**WHAT YOU WILL DO**
Set down the entries once more exactly as they were written.

**MATERIAL FOR THE TASK**
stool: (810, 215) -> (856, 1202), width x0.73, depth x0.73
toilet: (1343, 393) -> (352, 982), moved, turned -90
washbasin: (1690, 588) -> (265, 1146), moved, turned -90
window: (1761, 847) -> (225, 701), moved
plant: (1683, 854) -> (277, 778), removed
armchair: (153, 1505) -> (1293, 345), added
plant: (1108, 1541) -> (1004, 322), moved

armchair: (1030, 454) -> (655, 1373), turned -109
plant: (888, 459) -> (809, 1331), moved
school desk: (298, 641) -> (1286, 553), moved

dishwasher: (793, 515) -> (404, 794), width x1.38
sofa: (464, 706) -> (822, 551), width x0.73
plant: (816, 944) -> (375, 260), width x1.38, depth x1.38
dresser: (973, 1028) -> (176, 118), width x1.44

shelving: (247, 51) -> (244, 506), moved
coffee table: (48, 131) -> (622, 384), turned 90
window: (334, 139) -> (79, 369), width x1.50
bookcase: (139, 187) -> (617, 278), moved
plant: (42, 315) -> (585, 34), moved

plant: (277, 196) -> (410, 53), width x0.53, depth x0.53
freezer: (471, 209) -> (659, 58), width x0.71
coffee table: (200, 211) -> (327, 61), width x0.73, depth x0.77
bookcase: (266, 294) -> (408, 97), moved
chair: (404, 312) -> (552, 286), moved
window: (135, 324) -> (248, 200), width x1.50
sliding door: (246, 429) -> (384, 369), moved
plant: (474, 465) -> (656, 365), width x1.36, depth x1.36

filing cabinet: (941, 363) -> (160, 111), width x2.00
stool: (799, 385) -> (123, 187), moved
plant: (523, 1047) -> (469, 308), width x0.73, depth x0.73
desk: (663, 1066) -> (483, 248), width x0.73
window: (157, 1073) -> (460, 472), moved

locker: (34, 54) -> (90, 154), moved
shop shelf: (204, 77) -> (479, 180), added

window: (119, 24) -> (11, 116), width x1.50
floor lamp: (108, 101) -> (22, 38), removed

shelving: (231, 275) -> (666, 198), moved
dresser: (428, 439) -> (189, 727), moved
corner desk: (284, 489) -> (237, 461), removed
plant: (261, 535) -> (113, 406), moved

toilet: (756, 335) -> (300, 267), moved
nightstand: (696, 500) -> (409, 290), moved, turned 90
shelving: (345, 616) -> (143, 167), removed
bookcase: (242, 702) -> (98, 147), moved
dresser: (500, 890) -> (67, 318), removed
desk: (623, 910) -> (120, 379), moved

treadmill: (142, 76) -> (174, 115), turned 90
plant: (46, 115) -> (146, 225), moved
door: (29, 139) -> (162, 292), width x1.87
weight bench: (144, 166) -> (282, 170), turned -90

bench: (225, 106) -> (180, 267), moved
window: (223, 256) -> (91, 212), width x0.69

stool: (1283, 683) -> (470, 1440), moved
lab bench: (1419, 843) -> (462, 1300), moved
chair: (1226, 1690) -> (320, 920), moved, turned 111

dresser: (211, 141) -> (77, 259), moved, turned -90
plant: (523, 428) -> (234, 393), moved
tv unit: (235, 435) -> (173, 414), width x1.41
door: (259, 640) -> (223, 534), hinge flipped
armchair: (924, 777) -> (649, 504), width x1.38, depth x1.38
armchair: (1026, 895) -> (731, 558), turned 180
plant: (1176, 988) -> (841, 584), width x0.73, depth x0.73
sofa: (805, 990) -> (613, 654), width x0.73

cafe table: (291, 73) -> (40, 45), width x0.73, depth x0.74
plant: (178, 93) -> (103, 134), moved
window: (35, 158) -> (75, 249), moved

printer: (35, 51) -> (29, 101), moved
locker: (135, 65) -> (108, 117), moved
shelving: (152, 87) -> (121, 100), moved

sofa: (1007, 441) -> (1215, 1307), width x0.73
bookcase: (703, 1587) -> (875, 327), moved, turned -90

**FINISHED TASK**
stool: (810, 215) -> (856, 1202), width x0.73, depth x0.73
toilet: (1343, 393) -> (352, 982), moved, turned -90
washbasin: (1690, 588) -> (265, 1146), moved, turned -90
window: (1761, 847) -> (225, 701), moved
plant: (1683, 854) -> (277, 778), removed
armchair: (153, 1505) -> (1293, 345), added
plant: (1108, 1541) -> (1004, 322), moved

armchair: (1030, 454) -> (655, 1373), turned -109
plant: (888, 459) -> (809, 1331), moved
school desk: (298, 641) -> (1286, 553), moved

dishwasher: (793, 515) -> (404, 794), width x1.38
sofa: (464, 706) -> (822, 551), width x0.73
plant: (816, 944) -> (375, 260), width x1.38, depth x1.38
dresser: (973, 1028) -> (176, 118), width x1.44

shelving: (247, 51) -> (244, 506), moved
coffee table: (48, 131) -> (622, 384), turned 90
window: (334, 139) -> (79, 369), width x1.50
bookcase: (139, 187) -> (617, 278), moved
plant: (42, 315) -> (585, 34), moved

plant: (277, 196) -> (410, 53), width x0.53, depth x0.53
freezer: (471, 209) -> (659, 58), width x0.71
coffee table: (200, 211) -> (327, 61), width x0.73, depth x0.77
bookcase: (266, 294) -> (408, 97), moved
chair: (404, 312) -> (552, 286), moved
window: (135, 324) -> (248, 200), width x1.50
sliding door: (246, 429) -> (384, 369), moved
plant: (474, 465) -> (656, 365), width x1.36, depth x1.36

filing cabinet: (941, 363) -> (160, 111), width x2.00
stool: (799, 385) -> (123, 187), moved
plant: (523, 1047) -> (469, 308), width x0.73, depth x0.73
desk: (663, 1066) -> (483, 248), width x0.73
window: (157, 1073) -> (460, 472), moved

locker: (34, 54) -> (90, 154), moved
shop shelf: (204, 77) -> (479, 180), added

window: (119, 24) -> (11, 116), width x1.50
floor lamp: (108, 101) -> (22, 38), removed

shelving: (231, 275) -> (666, 198), moved
dresser: (428, 439) -> (189, 727), moved
corner desk: (284, 489) -> (237, 461), removed
plant: (261, 535) -> (113, 406), moved

toilet: (756, 335) -> (300, 267), moved
nightstand: (696, 500) -> (409, 290), moved, turned 90
shelving: (345, 616) -> (143, 167), removed
bookcase: (242, 702) -> (98, 147), moved
dresser: (500, 890) -> (67, 318), removed
desk: (623, 910) -> (120, 379), moved

treadmill: (142, 76) -> (174, 115), turned 90
plant: (46, 115) -> (146, 225), moved
door: (29, 139) -> (162, 292), width x1.87
weight bench: (144, 166) -> (282, 170), turned -90

bench: (225, 106) -> (180, 267), moved
window: (223, 256) -> (91, 212), width x0.69

stool: (1283, 683) -> (470, 1440), moved
lab bench: (1419, 843) -> (462, 1300), moved
chair: (1226, 1690) -> (320, 920), moved, turned 111

dresser: (211, 141) -> (77, 259), moved, turned -90
plant: (523, 428) -> (234, 393), moved
tv unit: (235, 435) -> (173, 414), width x1.41
door: (259, 640) -> (223, 534), hinge flipped
armchair: (924, 777) -> (649, 504), width x1.38, depth x1.38
armchair: (1026, 895) -> (731, 558), turned 180
plant: (1176, 988) -> (841, 584), width x0.73, depth x0.73
sofa: (805, 990) -> (613, 654), width x0.73

cafe table: (291, 73) -> (40, 45), width x0.73, depth x0.74
plant: (178, 93) -> (103, 134), moved
window: (35, 158) -> (75, 249), moved

printer: (35, 51) -> (29, 101), moved
locker: (135, 65) -> (108, 117), moved
shelving: (152, 87) -> (121, 100), moved

sofa: (1007, 441) -> (1215, 1307), width x0.73
bookcase: (703, 1587) -> (875, 327), moved, turned -90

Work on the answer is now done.